**What you will do**
Extract every record, exactly as written, and ignore the pictures.

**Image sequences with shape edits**
------------
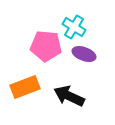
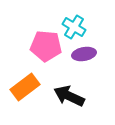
purple ellipse: rotated 30 degrees counterclockwise
orange rectangle: rotated 16 degrees counterclockwise
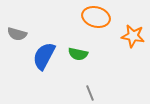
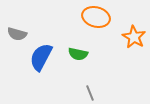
orange star: moved 1 px right, 1 px down; rotated 20 degrees clockwise
blue semicircle: moved 3 px left, 1 px down
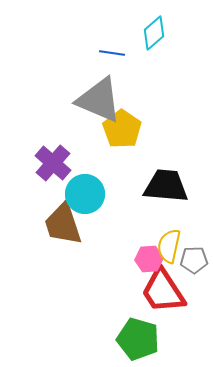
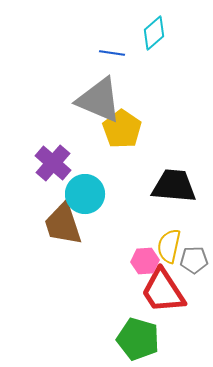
black trapezoid: moved 8 px right
pink hexagon: moved 4 px left, 2 px down
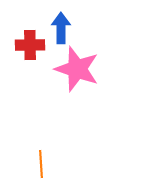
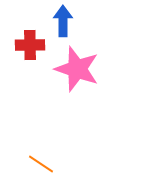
blue arrow: moved 2 px right, 7 px up
orange line: rotated 52 degrees counterclockwise
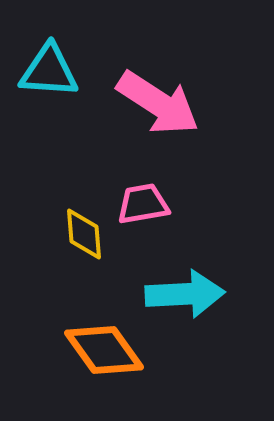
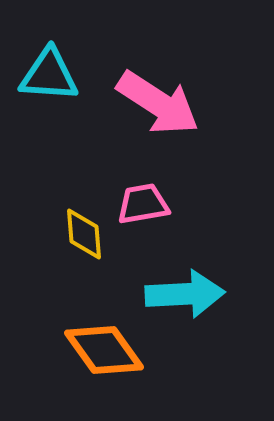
cyan triangle: moved 4 px down
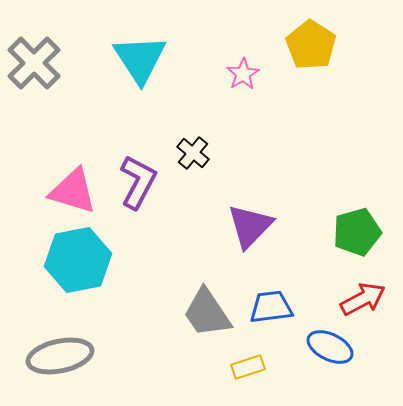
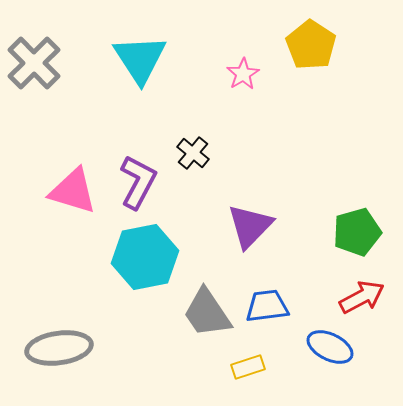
cyan hexagon: moved 67 px right, 3 px up
red arrow: moved 1 px left, 2 px up
blue trapezoid: moved 4 px left, 1 px up
gray ellipse: moved 1 px left, 8 px up; rotated 4 degrees clockwise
------------
**Problem solution**
purple ellipse: rotated 30 degrees counterclockwise
orange rectangle: rotated 16 degrees counterclockwise
orange star: moved 1 px right, 1 px down; rotated 20 degrees clockwise
blue semicircle: moved 3 px left, 1 px down
black trapezoid: moved 8 px right
pink hexagon: moved 4 px left, 2 px down
blue arrow: moved 2 px right, 7 px up
orange line: rotated 52 degrees counterclockwise
cyan triangle: moved 4 px down
cyan hexagon: moved 67 px right, 3 px up
red arrow: moved 1 px left, 2 px up
blue trapezoid: moved 4 px left, 1 px up
gray ellipse: moved 1 px left, 8 px up; rotated 4 degrees clockwise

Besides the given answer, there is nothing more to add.